If a record holds a picture, please leave the picture out and copy the rest of the record exactly.

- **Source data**

************

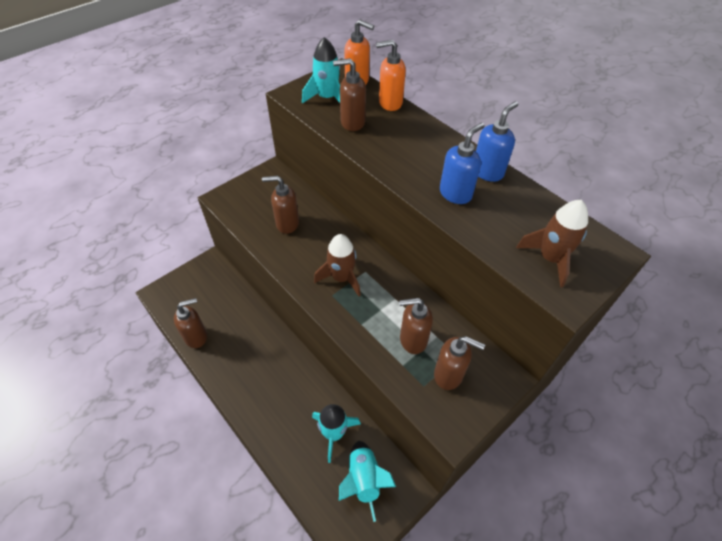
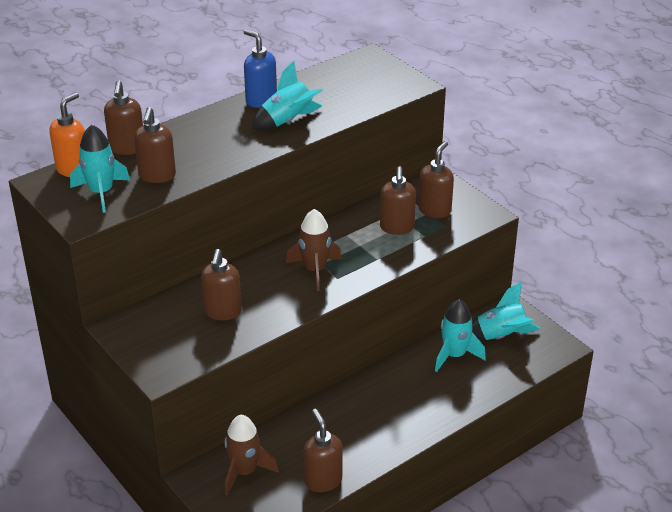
camera: 85 degrees left, 15 degrees down
orange soap dispenser [376,40,406,111] -> brown soap dispenser [104,80,143,155]
blue soap dispenser [440,123,485,204] -> turquoise rocket [252,61,323,130]
brown rocket [516,200,588,287] -> brown rocket moved to [225,415,279,495]

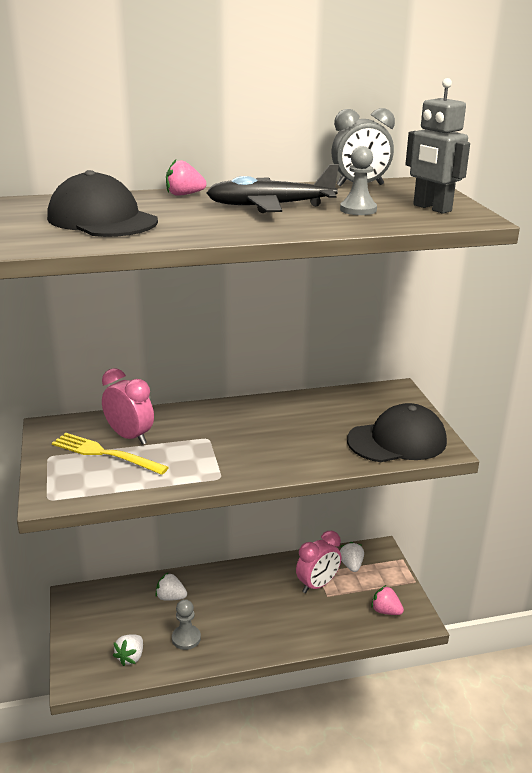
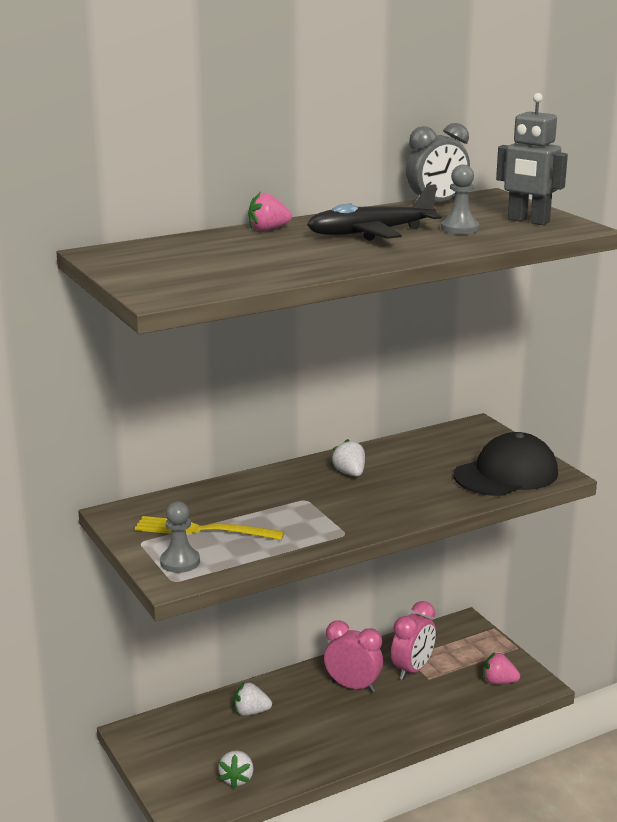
camera: 15 degrees left, 5 degrees down
black cap [47,170,158,237] -> none
pink clock [102,368,154,445] -> pink clock moved to [324,620,383,693]
grey pawn [172,599,201,650] -> grey pawn moved to [160,501,200,573]
white strawberry [340,542,364,572] -> white strawberry moved to [331,439,365,476]

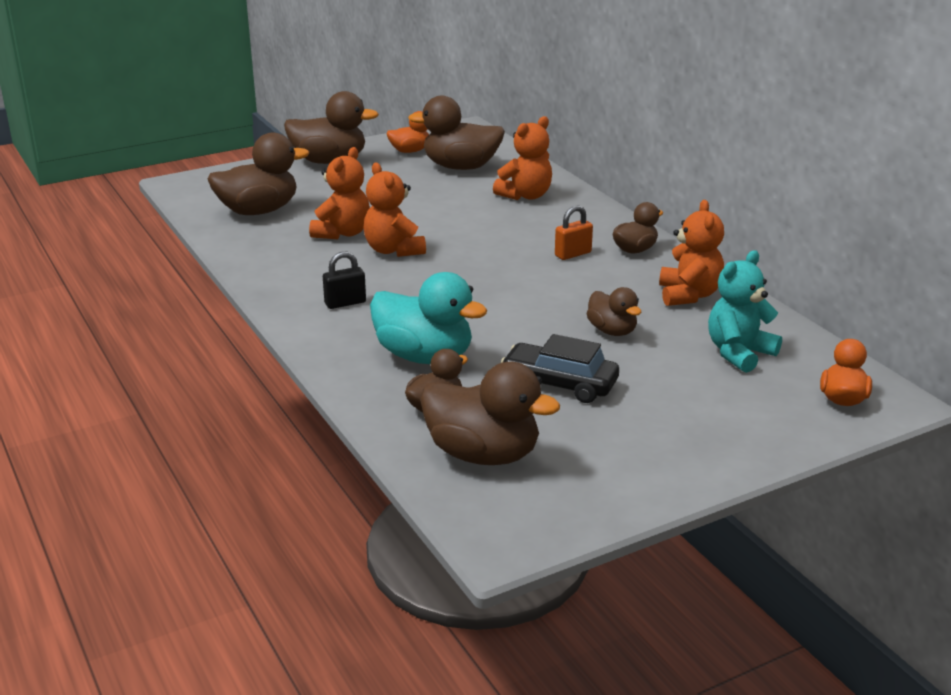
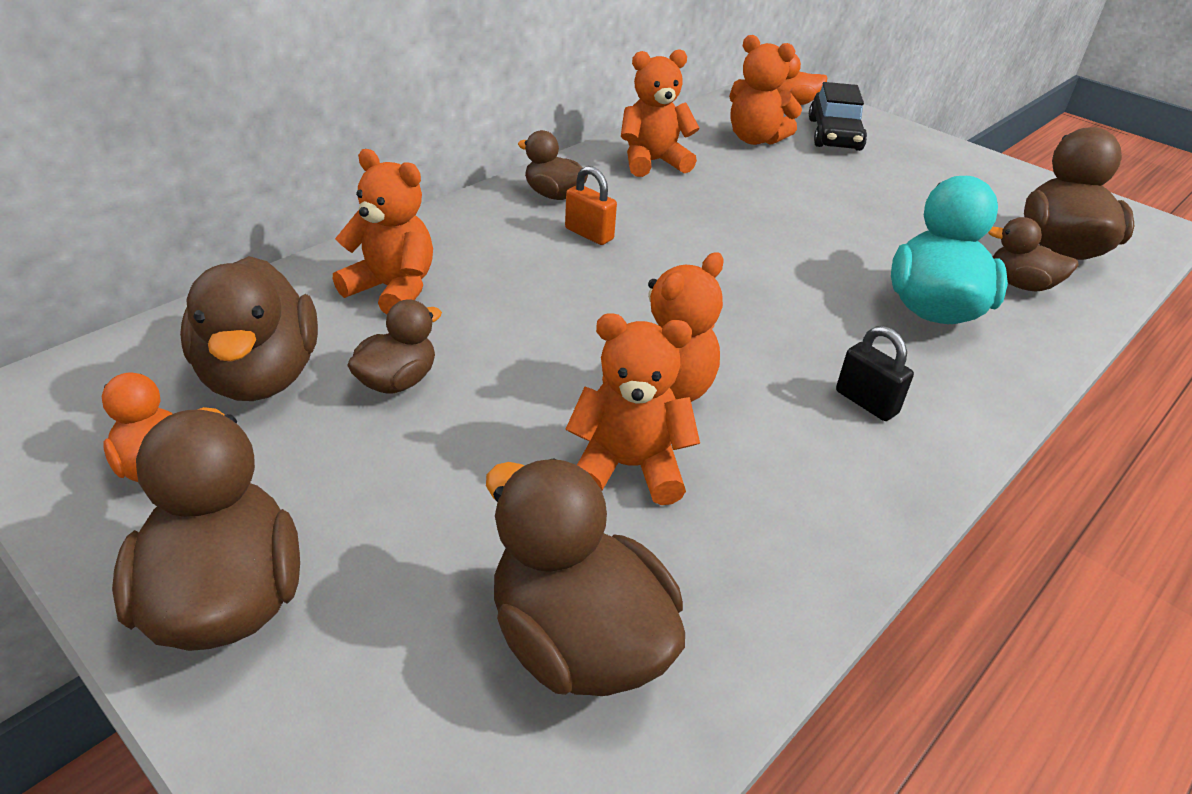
camera: 110 degrees left, 10 degrees up
black car [501,334,619,403] -> black car moved to [809,82,867,151]
brown duck [587,287,641,336] -> brown duck moved to [347,300,442,394]
turquoise teddy bear [708,250,782,373] -> orange teddy bear [729,35,802,145]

************

- **Response below**
camera: 85 degrees left, 15 degrees down
orange soap dispenser [376,40,406,111] -> brown soap dispenser [104,80,143,155]
blue soap dispenser [440,123,485,204] -> turquoise rocket [252,61,323,130]
brown rocket [516,200,588,287] -> brown rocket moved to [225,415,279,495]

camera: 15 degrees left, 5 degrees down
black cap [47,170,158,237] -> none
pink clock [102,368,154,445] -> pink clock moved to [324,620,383,693]
grey pawn [172,599,201,650] -> grey pawn moved to [160,501,200,573]
white strawberry [340,542,364,572] -> white strawberry moved to [331,439,365,476]

camera: 110 degrees left, 10 degrees up
black car [501,334,619,403] -> black car moved to [809,82,867,151]
brown duck [587,287,641,336] -> brown duck moved to [347,300,442,394]
turquoise teddy bear [708,250,782,373] -> orange teddy bear [729,35,802,145]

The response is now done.